#### [What needs to be done]
Set down the final stretch of the data, from the line that holds "Return every road" through the last line, both included, with pictures left out.

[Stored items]
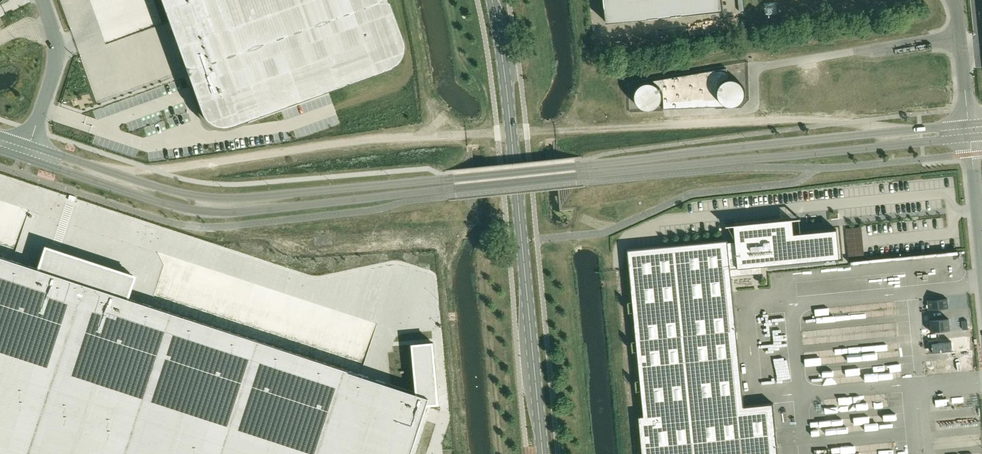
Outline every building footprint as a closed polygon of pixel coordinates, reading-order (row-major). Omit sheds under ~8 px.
[(168,21),(192,88),(199,108),(202,114),(206,119),(211,123),(218,125),(224,126),(231,124),(231,125),(253,116),(287,104),(342,84),(387,68),(392,65),(397,61),(400,56),(402,50),(403,44),(401,38),(388,0),(160,0),(168,21)] [(606,23),(724,11),(723,0),(604,0),(606,23)] [(663,95),(663,97),(663,109),(685,108),(684,97),(717,95),(717,94),(717,92),(717,91),(717,89),(718,88),(718,87),(719,85),(720,84),(721,83),(722,82),(723,81),(724,80),(726,79),(727,79),(729,79),(727,68),(652,81),(653,82),(654,83),(655,83),(657,84),(658,85),(659,86),(660,87),(661,88),(661,90),(662,91),(662,92),(663,94),(663,95)] [(718,94),(718,95),(718,97),(719,98),(719,99),(720,101),(721,102),(722,103),(723,104),(724,104),(725,105),(727,106),(728,106),(730,106),(731,107),(733,106),(734,106),(735,106),(737,105),(738,105),(739,104),(741,103),(742,102),(743,101),(743,100),(744,98),(745,97),(745,96),(745,94),(745,93),(745,91),(745,90),(744,88),(744,87),(743,86),(742,84),(741,83),(740,82),(739,81),(738,81),(736,80),(735,79),(734,79),(732,79),(731,79),(729,79),(728,79),(726,80),(725,80),(724,81),(723,82),(721,83),(721,84),(720,85),(719,87),(718,88),(718,89),(718,91),(718,92),(718,94)] [(635,95),(635,96),(635,97),(635,99),(635,100),(636,102),(636,103),(637,104),(638,105),(639,106),(640,107),(642,108),(643,109),(644,109),(646,110),(647,110),(648,110),(650,110),(651,110),(653,109),(654,109),(655,108),(657,107),(658,106),(659,105),(660,104),(660,103),(661,102),(662,100),(662,99),(662,97),(662,96),(662,95),(662,93),(662,92),(661,90),(660,89),(660,88),(659,87),(658,86),(657,85),(655,84),(654,83),(653,83),(651,82),(650,82),(648,82),(647,82),(646,82),(644,83),(643,83),(642,84),(640,85),(639,86),(638,87),(637,88),(636,89),(636,90),(635,92),(635,93),(635,95)] [(692,98),(693,107),(716,106),(715,97),(692,98)] [(808,103),(796,103),(796,111),(808,111),(808,103)] [(774,403),(744,406),(731,276),(740,275),(739,268),(761,265),(840,258),(837,229),(794,234),(793,226),(792,219),(734,225),(736,241),(728,242),(728,240),(628,250),(644,416),(639,416),(642,453),(779,453),(774,403)] [(427,404),(439,403),(433,342),(413,344),(417,393),(126,297),(133,275),(44,246),(37,268),(0,256),(0,453),(411,453),(427,404)] [(947,298),(928,300),(929,310),(948,308),(947,298)] [(949,319),(930,320),(931,332),(950,330),(949,319)]
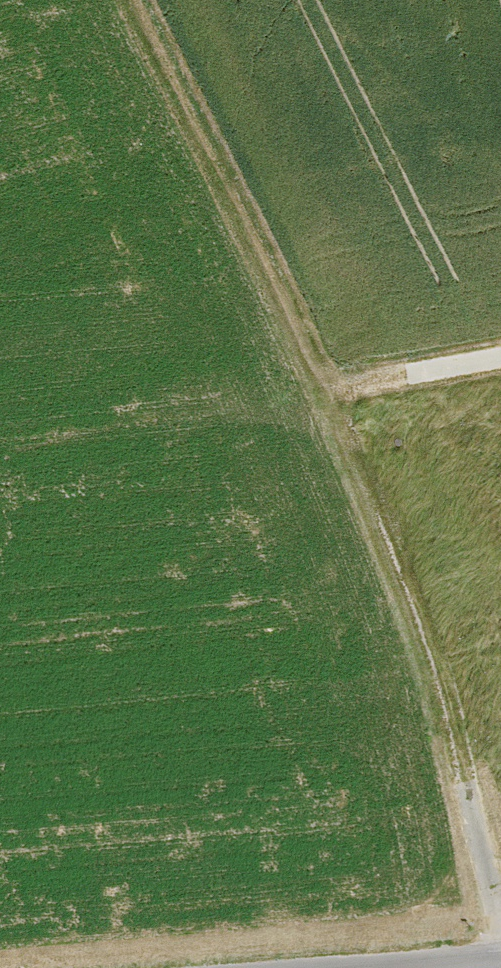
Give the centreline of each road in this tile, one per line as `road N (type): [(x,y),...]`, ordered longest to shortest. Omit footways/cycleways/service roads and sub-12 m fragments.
road 1 (track): [(500,938),(426,678),(322,382),(500,352)]
road 2 (track): [(322,382),(136,0)]

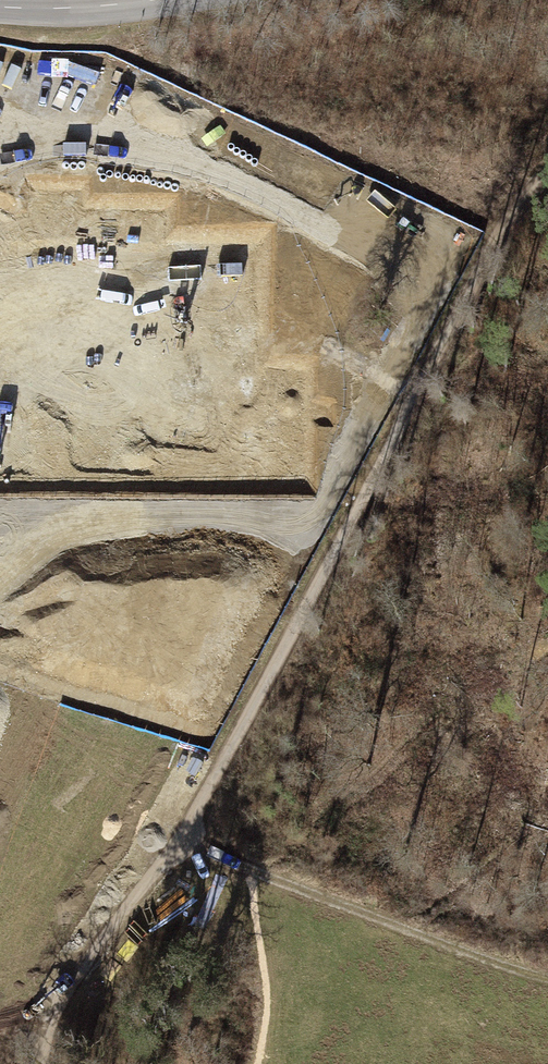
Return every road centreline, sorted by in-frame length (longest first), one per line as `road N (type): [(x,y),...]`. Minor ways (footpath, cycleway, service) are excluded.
road 1 (track): [(0,1023),(101,973),(412,399),(0,177)]
road 2 (track): [(172,843),(547,973)]
road 3 (track): [(412,399),(507,224),(547,175)]
road 4 (tertiary): [(0,7),(134,0)]

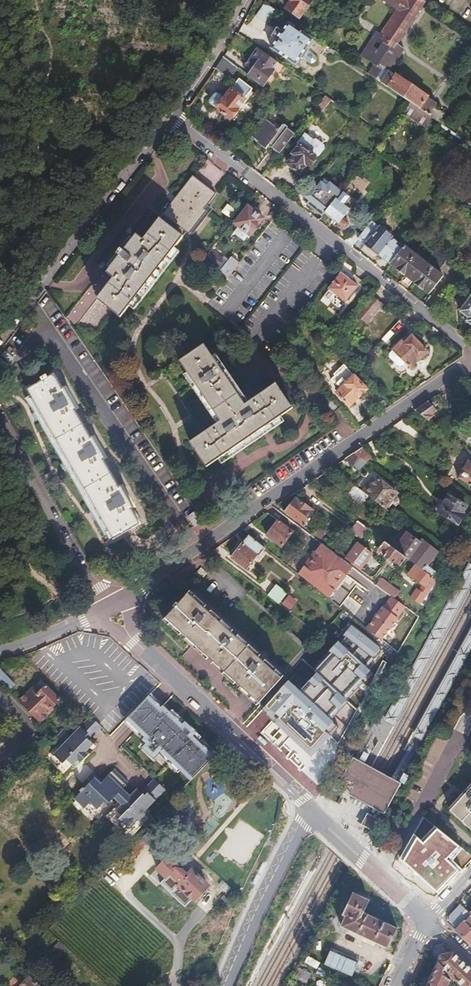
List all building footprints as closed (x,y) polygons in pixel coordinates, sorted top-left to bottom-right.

#### [Answer to the exercise]
Return every road centreline, sorted by in-frame length (longest first), one per line as `road N (type): [(x,y),...]`. Minor ways (footpath, cycleway, service) are excluded.
road 1 (track): [(0,1023),(101,973),(412,399),(0,177)]
road 2 (track): [(172,843),(547,973)]
road 3 (track): [(412,399),(507,224),(547,175)]
road 4 (tertiary): [(0,7),(134,0)]

List all building footprints as closed (x,y) polygons in pixel coordinates, sorted top-left to bottom-right.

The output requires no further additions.